What to do
Only the lines that hold the word "MOSI" are wanted from this listing.

[Available data Boundary: Start]

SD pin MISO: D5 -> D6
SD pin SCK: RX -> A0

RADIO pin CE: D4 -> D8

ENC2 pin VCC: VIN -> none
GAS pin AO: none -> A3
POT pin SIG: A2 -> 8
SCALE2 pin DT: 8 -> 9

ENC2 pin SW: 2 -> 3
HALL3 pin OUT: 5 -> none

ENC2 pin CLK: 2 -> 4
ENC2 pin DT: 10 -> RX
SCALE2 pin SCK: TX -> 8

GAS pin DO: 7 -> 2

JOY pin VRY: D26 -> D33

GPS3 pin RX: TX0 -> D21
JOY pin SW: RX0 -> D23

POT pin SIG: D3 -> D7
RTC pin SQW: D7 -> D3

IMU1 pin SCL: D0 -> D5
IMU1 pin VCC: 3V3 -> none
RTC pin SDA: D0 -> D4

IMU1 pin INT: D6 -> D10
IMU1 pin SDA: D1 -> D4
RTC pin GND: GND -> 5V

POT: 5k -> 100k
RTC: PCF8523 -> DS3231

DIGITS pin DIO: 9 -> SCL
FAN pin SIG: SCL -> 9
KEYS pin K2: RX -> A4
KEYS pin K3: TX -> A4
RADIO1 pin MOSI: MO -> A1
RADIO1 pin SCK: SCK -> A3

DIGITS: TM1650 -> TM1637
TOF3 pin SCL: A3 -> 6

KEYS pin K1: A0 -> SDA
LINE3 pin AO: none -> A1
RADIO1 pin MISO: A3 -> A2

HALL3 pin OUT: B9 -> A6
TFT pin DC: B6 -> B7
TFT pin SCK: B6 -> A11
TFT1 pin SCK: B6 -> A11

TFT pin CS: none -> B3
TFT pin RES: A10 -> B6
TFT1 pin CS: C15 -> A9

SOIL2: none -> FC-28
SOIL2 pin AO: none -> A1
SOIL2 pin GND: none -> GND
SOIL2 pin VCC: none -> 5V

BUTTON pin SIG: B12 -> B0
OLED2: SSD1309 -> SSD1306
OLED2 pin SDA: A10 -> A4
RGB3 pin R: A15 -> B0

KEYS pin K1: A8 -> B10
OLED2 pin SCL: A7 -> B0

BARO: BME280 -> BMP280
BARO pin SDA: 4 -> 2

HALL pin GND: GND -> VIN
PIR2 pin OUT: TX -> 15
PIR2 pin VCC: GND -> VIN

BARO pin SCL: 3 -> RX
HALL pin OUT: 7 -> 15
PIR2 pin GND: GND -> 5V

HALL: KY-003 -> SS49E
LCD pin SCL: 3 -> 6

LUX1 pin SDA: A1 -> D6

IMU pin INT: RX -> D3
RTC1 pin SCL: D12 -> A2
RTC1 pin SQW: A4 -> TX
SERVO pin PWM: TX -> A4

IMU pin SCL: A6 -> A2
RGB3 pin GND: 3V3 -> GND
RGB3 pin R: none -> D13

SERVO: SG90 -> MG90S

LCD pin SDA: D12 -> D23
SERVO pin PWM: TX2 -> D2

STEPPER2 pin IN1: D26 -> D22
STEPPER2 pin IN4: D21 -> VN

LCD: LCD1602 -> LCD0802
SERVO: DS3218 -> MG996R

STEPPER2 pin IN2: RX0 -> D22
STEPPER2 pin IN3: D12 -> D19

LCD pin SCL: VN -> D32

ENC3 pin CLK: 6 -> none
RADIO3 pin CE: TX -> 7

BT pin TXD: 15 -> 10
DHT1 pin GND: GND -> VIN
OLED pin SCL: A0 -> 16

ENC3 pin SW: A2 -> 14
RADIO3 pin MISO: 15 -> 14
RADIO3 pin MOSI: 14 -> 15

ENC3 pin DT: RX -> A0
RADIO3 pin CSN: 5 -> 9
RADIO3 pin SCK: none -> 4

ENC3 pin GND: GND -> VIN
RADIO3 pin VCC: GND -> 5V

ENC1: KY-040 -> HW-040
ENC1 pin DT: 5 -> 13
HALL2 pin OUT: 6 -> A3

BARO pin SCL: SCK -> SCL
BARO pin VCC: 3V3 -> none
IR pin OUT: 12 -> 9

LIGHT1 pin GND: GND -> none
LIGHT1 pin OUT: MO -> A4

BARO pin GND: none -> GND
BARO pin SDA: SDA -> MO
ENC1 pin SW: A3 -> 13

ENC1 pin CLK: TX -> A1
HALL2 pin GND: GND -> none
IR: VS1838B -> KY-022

[Available data Boundary: End]

Task result
RADIO1 pin MOSI: MO -> A1
RADIO3 pin MOSI: 14 -> 15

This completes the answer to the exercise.